What you will do: As the answer, set down the lines below from the one containing "type=move; before=snow-white fork;" through the one containing "type=resize; before=orange-coloured juice", exactly and inclusively, and no others.

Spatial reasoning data
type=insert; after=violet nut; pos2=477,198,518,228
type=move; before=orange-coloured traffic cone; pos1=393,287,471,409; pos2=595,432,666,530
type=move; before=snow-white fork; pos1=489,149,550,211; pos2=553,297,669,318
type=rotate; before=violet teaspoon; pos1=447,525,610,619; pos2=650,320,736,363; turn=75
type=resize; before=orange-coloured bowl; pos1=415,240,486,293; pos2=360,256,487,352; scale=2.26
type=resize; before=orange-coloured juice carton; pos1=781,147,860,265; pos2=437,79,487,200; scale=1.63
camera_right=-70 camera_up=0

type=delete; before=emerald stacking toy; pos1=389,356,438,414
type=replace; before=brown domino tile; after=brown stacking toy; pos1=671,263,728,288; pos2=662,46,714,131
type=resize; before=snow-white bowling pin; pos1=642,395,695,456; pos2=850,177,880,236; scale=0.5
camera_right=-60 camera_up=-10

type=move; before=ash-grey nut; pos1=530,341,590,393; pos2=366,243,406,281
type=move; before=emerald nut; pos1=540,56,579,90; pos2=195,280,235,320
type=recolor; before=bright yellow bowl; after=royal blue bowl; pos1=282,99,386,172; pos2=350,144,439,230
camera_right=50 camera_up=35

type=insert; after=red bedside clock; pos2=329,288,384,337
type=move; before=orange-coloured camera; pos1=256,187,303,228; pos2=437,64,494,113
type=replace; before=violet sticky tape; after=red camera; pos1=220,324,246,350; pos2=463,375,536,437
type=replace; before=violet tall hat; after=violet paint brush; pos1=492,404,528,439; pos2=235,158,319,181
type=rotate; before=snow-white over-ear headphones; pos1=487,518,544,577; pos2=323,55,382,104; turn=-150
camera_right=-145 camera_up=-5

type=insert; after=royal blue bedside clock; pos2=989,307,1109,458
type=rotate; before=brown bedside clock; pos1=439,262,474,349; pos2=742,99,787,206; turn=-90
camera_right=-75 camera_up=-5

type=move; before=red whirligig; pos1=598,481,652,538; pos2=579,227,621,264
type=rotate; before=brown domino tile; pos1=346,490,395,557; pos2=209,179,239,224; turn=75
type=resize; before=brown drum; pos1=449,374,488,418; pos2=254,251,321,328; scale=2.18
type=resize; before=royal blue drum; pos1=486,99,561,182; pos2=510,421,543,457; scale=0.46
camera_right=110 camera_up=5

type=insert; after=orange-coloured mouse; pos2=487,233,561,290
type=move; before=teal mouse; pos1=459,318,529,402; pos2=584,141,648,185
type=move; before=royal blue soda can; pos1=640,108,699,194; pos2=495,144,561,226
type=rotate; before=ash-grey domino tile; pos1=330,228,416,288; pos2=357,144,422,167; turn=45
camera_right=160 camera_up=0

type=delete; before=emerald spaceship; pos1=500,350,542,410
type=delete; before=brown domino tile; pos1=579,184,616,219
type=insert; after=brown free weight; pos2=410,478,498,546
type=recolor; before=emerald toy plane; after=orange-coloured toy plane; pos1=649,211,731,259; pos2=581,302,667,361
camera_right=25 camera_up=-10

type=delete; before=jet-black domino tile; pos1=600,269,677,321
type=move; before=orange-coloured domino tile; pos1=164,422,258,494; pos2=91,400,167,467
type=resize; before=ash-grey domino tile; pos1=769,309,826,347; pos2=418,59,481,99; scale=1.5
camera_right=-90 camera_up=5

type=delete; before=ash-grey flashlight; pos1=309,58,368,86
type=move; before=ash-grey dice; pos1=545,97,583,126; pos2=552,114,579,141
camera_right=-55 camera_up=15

Output for this task:
type=move; before=snow-white fork; pos1=489,149,550,211; pos2=553,297,669,318
type=rotate; before=violet teaspoon; pos1=447,525,610,619; pos2=650,320,736,363; turn=75
type=resize; before=orange-coloured bowl; pos1=415,240,486,293; pos2=360,256,487,352; scale=2.26
type=resize; before=orange-coloured juice carton; pos1=781,147,860,265; pos2=437,79,487,200; scale=1.63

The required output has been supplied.